About this task - Print every entry again, precisely as written.

Task data section start

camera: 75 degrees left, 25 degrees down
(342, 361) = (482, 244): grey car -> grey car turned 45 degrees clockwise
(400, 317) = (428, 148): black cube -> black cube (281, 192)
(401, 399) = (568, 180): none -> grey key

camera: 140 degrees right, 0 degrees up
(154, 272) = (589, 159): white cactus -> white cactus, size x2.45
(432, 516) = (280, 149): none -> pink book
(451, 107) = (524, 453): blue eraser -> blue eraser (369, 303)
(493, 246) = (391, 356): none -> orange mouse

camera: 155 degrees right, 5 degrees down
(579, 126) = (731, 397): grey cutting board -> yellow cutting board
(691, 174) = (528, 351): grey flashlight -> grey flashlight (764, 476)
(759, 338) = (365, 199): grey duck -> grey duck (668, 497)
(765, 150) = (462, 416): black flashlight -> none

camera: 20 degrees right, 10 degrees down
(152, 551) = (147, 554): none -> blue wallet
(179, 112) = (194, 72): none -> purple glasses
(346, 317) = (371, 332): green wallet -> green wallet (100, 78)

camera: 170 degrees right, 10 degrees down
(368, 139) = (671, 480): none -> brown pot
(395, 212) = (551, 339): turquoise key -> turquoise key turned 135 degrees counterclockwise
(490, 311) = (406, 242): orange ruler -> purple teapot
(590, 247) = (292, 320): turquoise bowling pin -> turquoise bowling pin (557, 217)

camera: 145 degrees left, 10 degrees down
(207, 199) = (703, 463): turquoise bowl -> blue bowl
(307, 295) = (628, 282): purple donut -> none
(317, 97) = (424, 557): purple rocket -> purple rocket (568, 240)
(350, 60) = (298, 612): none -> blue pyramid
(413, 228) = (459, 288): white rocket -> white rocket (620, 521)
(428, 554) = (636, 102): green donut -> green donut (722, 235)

Task data section end

Solution to this exercise -
camera: 75 degrees left, 25 degrees down
(342, 361) = (482, 244): grey car -> grey car turned 45 degrees clockwise
(400, 317) = (428, 148): black cube -> black cube (281, 192)
(401, 399) = (568, 180): none -> grey key

camera: 140 degrees right, 0 degrees up
(154, 272) = (589, 159): white cactus -> white cactus, size x2.45
(432, 516) = (280, 149): none -> pink book
(451, 107) = (524, 453): blue eraser -> blue eraser (369, 303)
(493, 246) = (391, 356): none -> orange mouse

camera: 155 degrees right, 5 degrees down
(579, 126) = (731, 397): grey cutting board -> yellow cutting board
(691, 174) = (528, 351): grey flashlight -> grey flashlight (764, 476)
(759, 338) = (365, 199): grey duck -> grey duck (668, 497)
(765, 150) = (462, 416): black flashlight -> none

camera: 20 degrees right, 10 degrees down
(152, 551) = (147, 554): none -> blue wallet
(179, 112) = (194, 72): none -> purple glasses
(346, 317) = (371, 332): green wallet -> green wallet (100, 78)

camera: 170 degrees right, 10 degrees down
(368, 139) = (671, 480): none -> brown pot
(395, 212) = (551, 339): turquoise key -> turquoise key turned 135 degrees counterclockwise
(490, 311) = (406, 242): orange ruler -> purple teapot
(590, 247) = (292, 320): turquoise bowling pin -> turquoise bowling pin (557, 217)

camera: 145 degrees left, 10 degrees down
(207, 199) = (703, 463): turquoise bowl -> blue bowl
(307, 295) = (628, 282): purple donut -> none
(317, 97) = (424, 557): purple rocket -> purple rocket (568, 240)
(350, 60) = (298, 612): none -> blue pyramid
(413, 228) = (459, 288): white rocket -> white rocket (620, 521)
(428, 554) = (636, 102): green donut -> green donut (722, 235)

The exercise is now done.